__Task prompt__
Set each entry down exactly as written.

(Shape transformation data)
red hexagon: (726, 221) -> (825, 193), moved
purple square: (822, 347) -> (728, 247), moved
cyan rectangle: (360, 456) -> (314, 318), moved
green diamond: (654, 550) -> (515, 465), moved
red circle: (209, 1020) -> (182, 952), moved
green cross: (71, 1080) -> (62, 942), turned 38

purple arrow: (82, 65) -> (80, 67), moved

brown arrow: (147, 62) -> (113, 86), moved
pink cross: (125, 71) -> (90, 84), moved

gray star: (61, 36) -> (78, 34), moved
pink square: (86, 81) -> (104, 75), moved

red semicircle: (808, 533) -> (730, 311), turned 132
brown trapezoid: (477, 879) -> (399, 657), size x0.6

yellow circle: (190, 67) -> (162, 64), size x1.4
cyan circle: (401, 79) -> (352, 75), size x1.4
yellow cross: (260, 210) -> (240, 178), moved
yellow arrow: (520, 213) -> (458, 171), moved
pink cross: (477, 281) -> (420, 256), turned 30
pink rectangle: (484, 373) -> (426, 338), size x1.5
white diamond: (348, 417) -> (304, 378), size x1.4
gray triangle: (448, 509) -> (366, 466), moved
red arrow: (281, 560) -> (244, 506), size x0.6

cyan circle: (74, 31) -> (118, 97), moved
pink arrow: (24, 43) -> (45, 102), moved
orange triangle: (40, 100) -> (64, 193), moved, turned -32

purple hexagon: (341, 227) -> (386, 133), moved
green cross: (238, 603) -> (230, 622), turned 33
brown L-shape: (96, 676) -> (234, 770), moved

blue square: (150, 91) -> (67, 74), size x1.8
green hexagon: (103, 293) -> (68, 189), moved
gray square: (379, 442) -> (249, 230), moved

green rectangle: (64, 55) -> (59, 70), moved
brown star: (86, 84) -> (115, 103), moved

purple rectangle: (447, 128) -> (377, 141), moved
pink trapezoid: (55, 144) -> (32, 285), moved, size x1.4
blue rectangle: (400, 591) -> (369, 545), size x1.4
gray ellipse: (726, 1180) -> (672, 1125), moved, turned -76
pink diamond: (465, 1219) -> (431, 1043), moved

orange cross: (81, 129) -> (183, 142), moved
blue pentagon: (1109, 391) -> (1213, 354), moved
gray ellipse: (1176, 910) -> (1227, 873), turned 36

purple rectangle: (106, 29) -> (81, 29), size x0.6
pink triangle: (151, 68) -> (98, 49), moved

__Result__
red hexagon: (726, 221) -> (825, 193), moved
purple square: (822, 347) -> (728, 247), moved
cyan rectangle: (360, 456) -> (314, 318), moved
green diamond: (654, 550) -> (515, 465), moved
red circle: (209, 1020) -> (182, 952), moved
green cross: (71, 1080) -> (62, 942), turned 38

purple arrow: (82, 65) -> (80, 67), moved

brown arrow: (147, 62) -> (113, 86), moved
pink cross: (125, 71) -> (90, 84), moved

gray star: (61, 36) -> (78, 34), moved
pink square: (86, 81) -> (104, 75), moved

red semicircle: (808, 533) -> (730, 311), turned 132
brown trapezoid: (477, 879) -> (399, 657), size x0.6

yellow circle: (190, 67) -> (162, 64), size x1.4
cyan circle: (401, 79) -> (352, 75), size x1.4
yellow cross: (260, 210) -> (240, 178), moved
yellow arrow: (520, 213) -> (458, 171), moved
pink cross: (477, 281) -> (420, 256), turned 30
pink rectangle: (484, 373) -> (426, 338), size x1.5
white diamond: (348, 417) -> (304, 378), size x1.4
gray triangle: (448, 509) -> (366, 466), moved
red arrow: (281, 560) -> (244, 506), size x0.6

cyan circle: (74, 31) -> (118, 97), moved
pink arrow: (24, 43) -> (45, 102), moved
orange triangle: (40, 100) -> (64, 193), moved, turned -32

purple hexagon: (341, 227) -> (386, 133), moved
green cross: (238, 603) -> (230, 622), turned 33
brown L-shape: (96, 676) -> (234, 770), moved

blue square: (150, 91) -> (67, 74), size x1.8
green hexagon: (103, 293) -> (68, 189), moved
gray square: (379, 442) -> (249, 230), moved

green rectangle: (64, 55) -> (59, 70), moved
brown star: (86, 84) -> (115, 103), moved

purple rectangle: (447, 128) -> (377, 141), moved
pink trapezoid: (55, 144) -> (32, 285), moved, size x1.4
blue rectangle: (400, 591) -> (369, 545), size x1.4
gray ellipse: (726, 1180) -> (672, 1125), moved, turned -76
pink diamond: (465, 1219) -> (431, 1043), moved

orange cross: (81, 129) -> (183, 142), moved
blue pentagon: (1109, 391) -> (1213, 354), moved
gray ellipse: (1176, 910) -> (1227, 873), turned 36

purple rectangle: (106, 29) -> (81, 29), size x0.6
pink triangle: (151, 68) -> (98, 49), moved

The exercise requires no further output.